Dataset entries:
==================================================

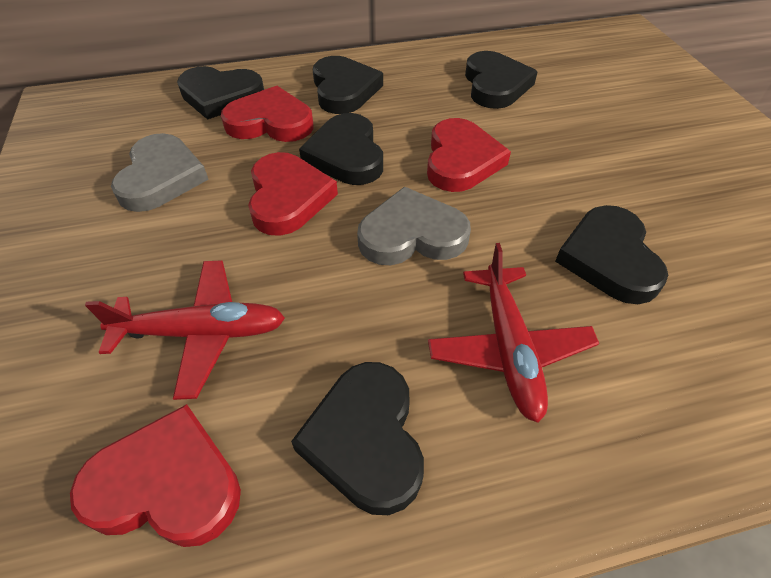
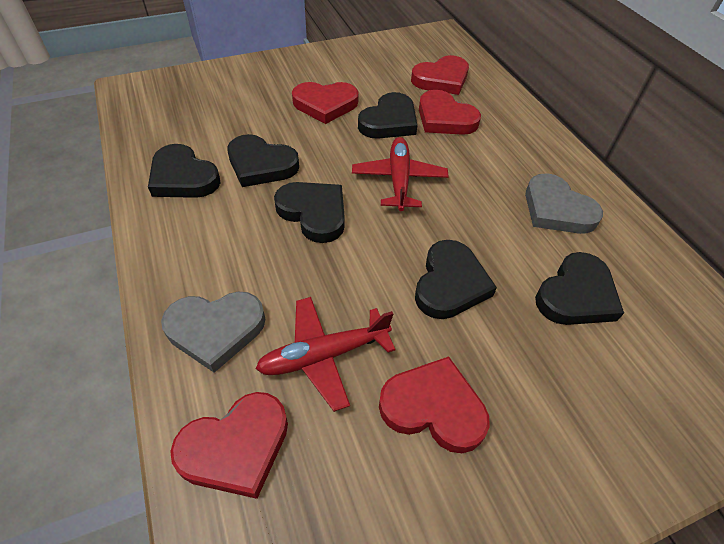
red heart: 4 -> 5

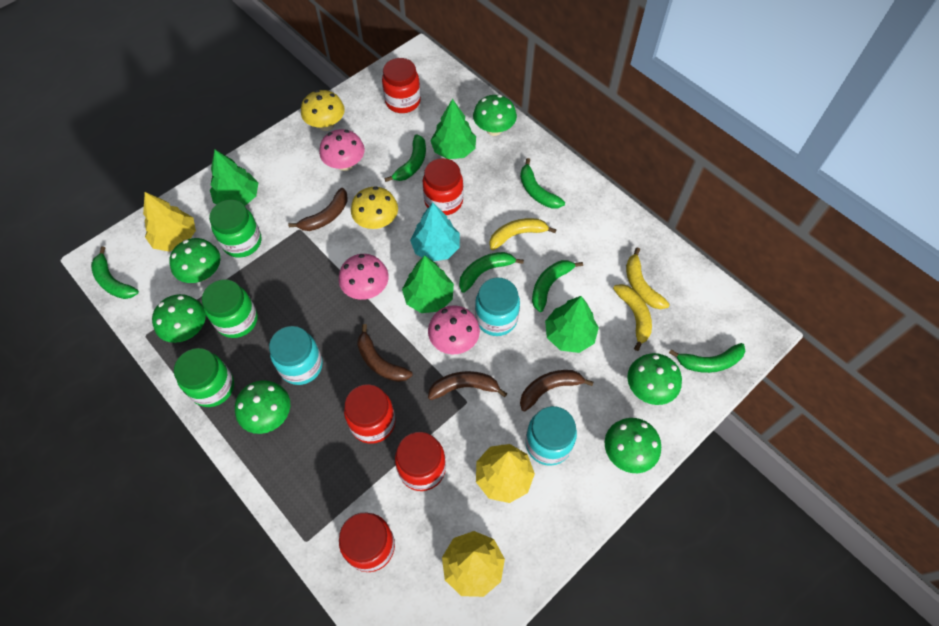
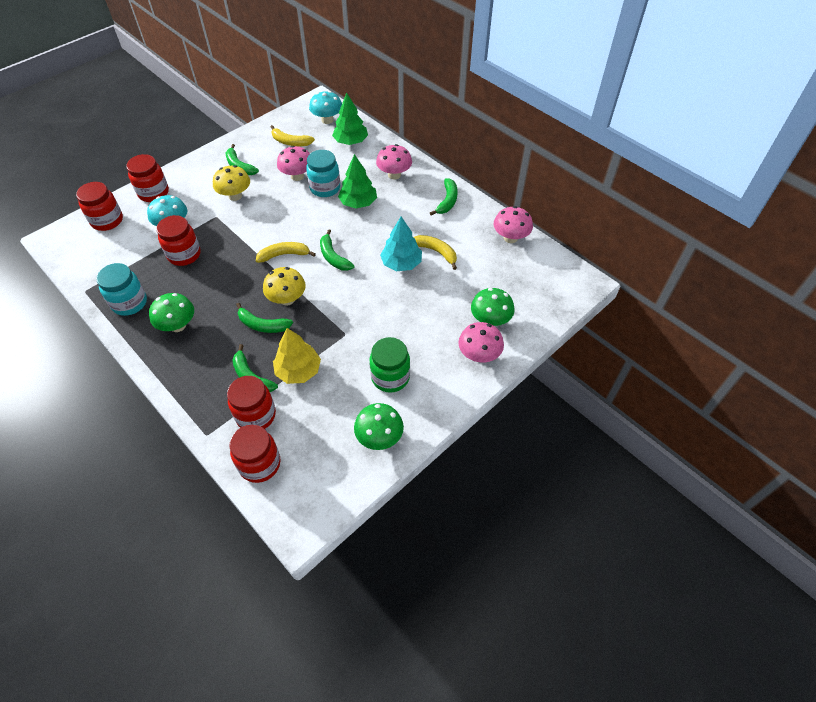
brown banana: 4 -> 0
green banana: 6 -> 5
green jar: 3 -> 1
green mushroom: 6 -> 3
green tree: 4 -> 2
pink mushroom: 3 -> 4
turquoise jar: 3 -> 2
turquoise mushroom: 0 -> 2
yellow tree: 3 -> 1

==================================================

Work task: Considering only the data above, return the lines in which "turquoise" occurs.

Task solution:
turquoise jar: 3 -> 2
turquoise mushroom: 0 -> 2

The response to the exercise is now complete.